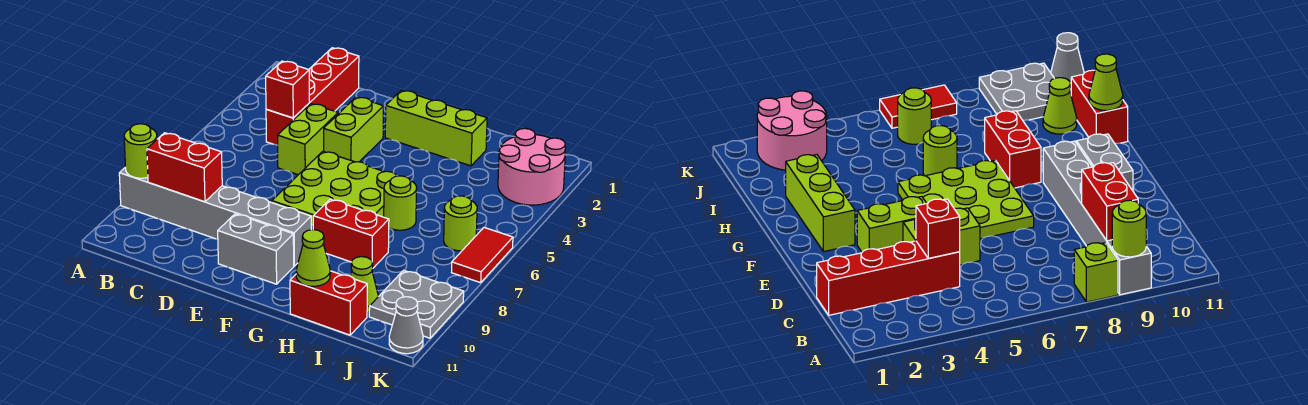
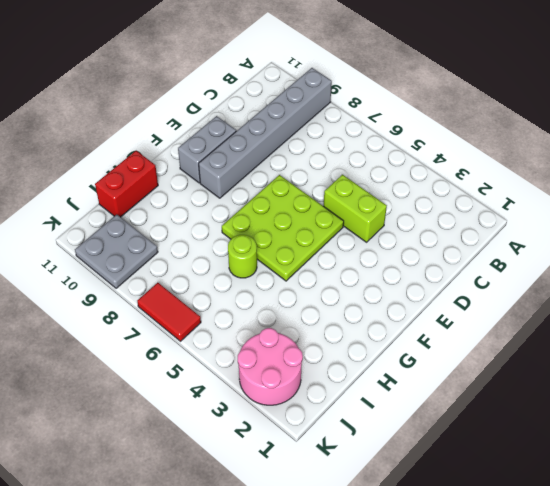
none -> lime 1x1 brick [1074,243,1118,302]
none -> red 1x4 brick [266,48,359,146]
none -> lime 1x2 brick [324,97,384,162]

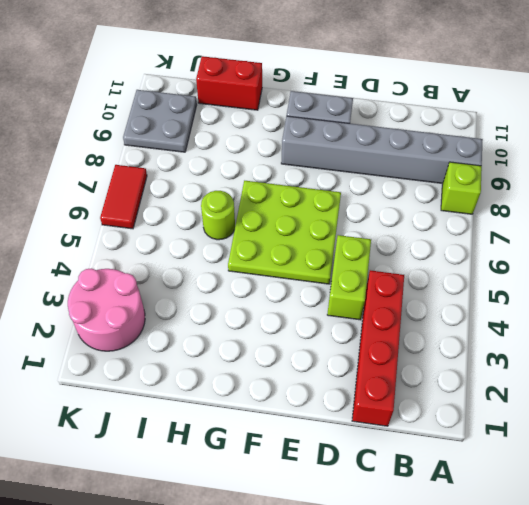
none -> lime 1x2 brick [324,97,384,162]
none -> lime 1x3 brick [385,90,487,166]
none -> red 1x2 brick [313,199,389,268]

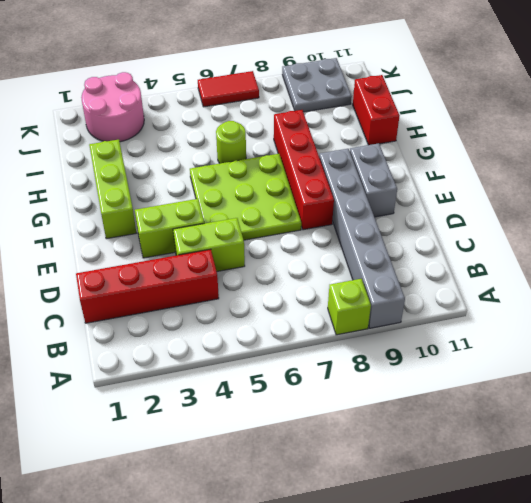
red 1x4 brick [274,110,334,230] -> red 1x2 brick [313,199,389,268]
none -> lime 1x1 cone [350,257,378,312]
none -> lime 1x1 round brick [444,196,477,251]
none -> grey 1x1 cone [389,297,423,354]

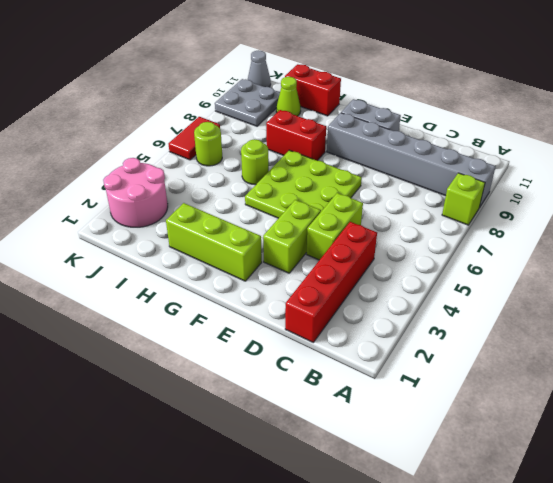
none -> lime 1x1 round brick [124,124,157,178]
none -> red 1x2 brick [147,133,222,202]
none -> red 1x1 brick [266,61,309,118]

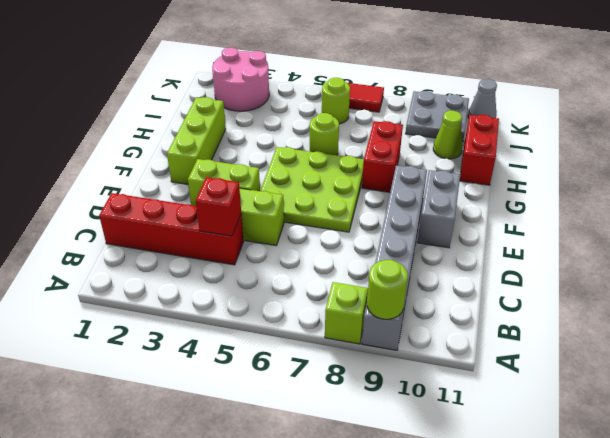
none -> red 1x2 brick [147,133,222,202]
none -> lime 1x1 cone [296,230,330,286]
...
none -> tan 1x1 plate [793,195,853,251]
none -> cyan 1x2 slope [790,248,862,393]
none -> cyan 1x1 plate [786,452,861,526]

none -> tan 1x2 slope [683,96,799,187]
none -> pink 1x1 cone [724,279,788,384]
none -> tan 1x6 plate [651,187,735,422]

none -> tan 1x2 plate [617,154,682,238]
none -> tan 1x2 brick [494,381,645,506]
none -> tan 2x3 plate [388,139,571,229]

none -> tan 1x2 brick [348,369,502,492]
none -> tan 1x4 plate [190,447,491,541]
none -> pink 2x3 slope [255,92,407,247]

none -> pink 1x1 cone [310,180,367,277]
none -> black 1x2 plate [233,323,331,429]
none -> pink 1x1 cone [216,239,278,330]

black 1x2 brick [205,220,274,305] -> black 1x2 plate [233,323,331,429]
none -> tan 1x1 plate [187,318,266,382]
---
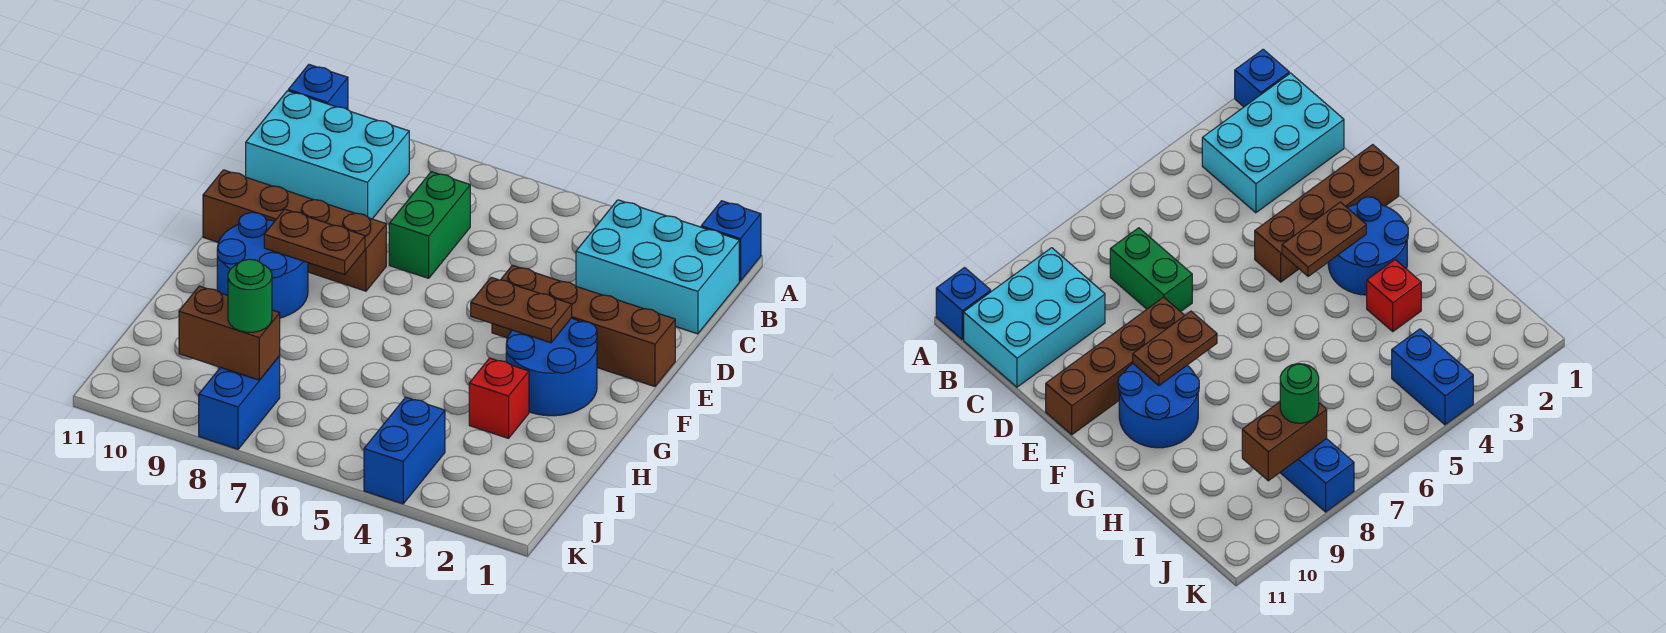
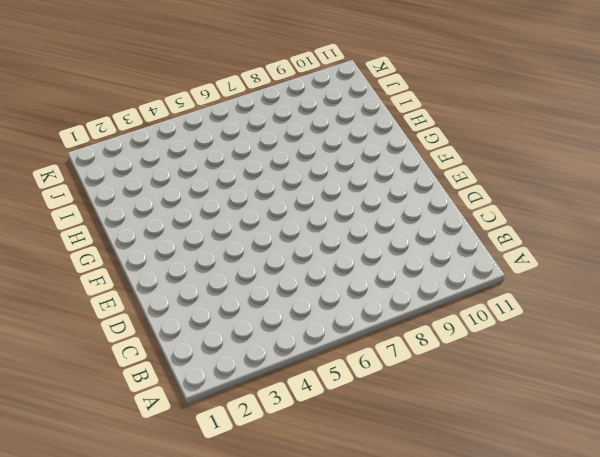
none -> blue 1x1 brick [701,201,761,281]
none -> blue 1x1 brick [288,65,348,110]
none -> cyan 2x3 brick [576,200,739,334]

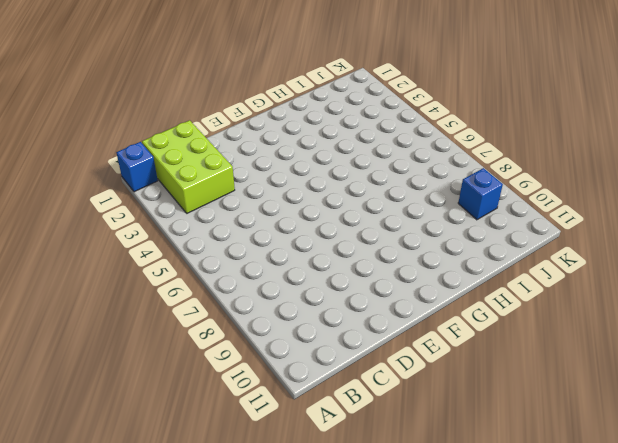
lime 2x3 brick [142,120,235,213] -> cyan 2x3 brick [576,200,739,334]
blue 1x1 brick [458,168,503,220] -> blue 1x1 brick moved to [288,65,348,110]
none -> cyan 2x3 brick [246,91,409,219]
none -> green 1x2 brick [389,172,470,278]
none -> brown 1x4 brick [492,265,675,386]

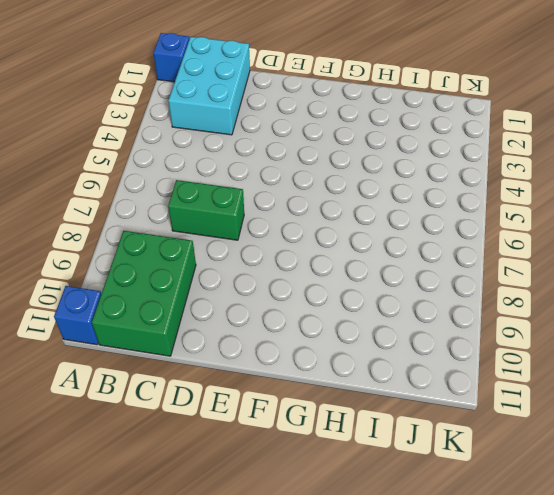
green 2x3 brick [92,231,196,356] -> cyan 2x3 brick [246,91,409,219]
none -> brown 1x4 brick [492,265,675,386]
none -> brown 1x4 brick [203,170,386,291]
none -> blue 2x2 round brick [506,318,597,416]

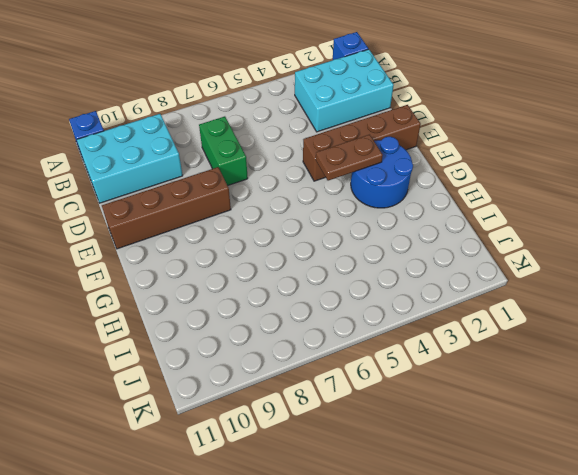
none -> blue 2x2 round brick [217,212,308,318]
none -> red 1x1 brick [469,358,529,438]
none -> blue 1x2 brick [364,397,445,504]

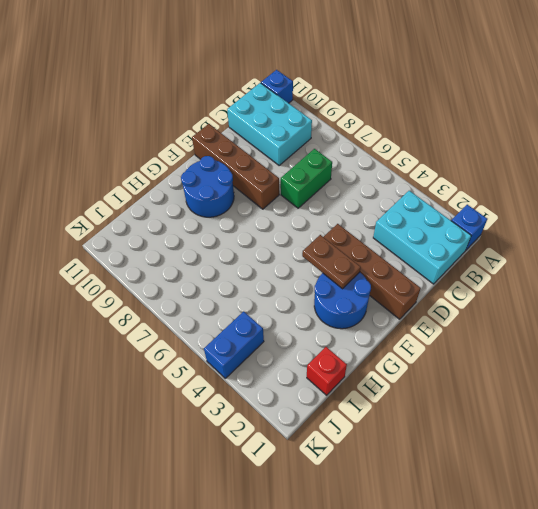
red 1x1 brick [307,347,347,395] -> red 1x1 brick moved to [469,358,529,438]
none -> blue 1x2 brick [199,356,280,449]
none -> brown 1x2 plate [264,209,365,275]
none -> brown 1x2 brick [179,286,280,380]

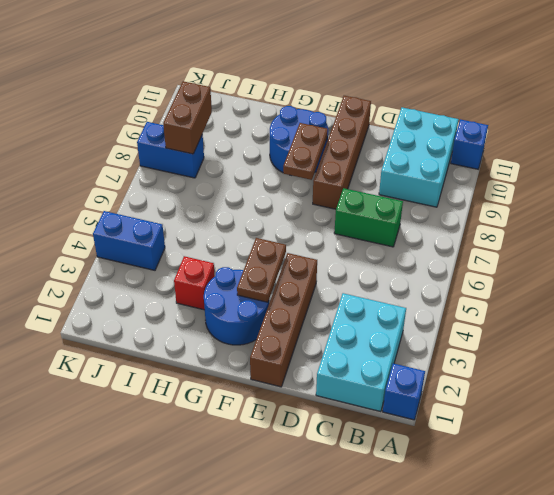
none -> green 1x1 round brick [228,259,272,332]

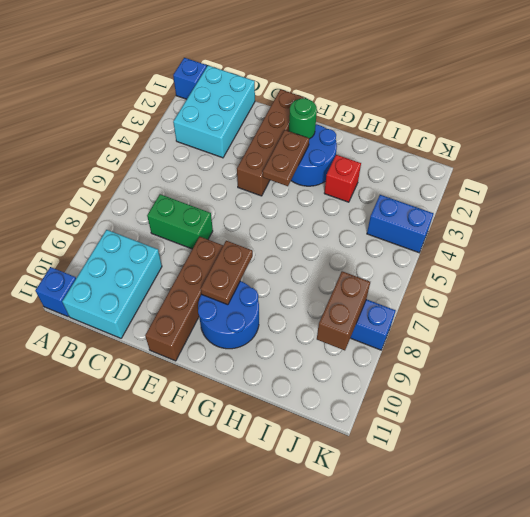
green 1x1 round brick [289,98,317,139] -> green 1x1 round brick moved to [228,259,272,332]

→ Required work
Using the records above, return word for word the lines that begin at the one containing "none -> green 1x2 brick [389,172,470,278]" and end at the one containing "green 1x1 round brick [289,98,317,139]", both of them included and no pictures.

→ Your solution
none -> green 1x2 brick [389,172,470,278]
none -> brown 1x4 brick [492,265,675,386]

green 2x3 brick [92,231,196,356] -> cyan 2x3 brick [246,91,409,219]
none -> brown 1x4 brick [492,265,675,386]
none -> brown 1x4 brick [203,170,386,291]
none -> blue 2x2 round brick [506,318,597,416]

none -> blue 2x2 round brick [217,212,308,318]
none -> red 1x1 brick [469,358,529,438]
none -> blue 1x2 brick [364,397,445,504]

red 1x1 brick [307,347,347,395] -> red 1x1 brick moved to [469,358,529,438]
none -> blue 1x2 brick [199,356,280,449]
none -> brown 1x2 plate [264,209,365,275]
none -> brown 1x2 brick [179,286,280,380]

none -> green 1x1 round brick [228,259,272,332]

green 1x1 round brick [289,98,317,139] -> green 1x1 round brick moved to [228,259,272,332]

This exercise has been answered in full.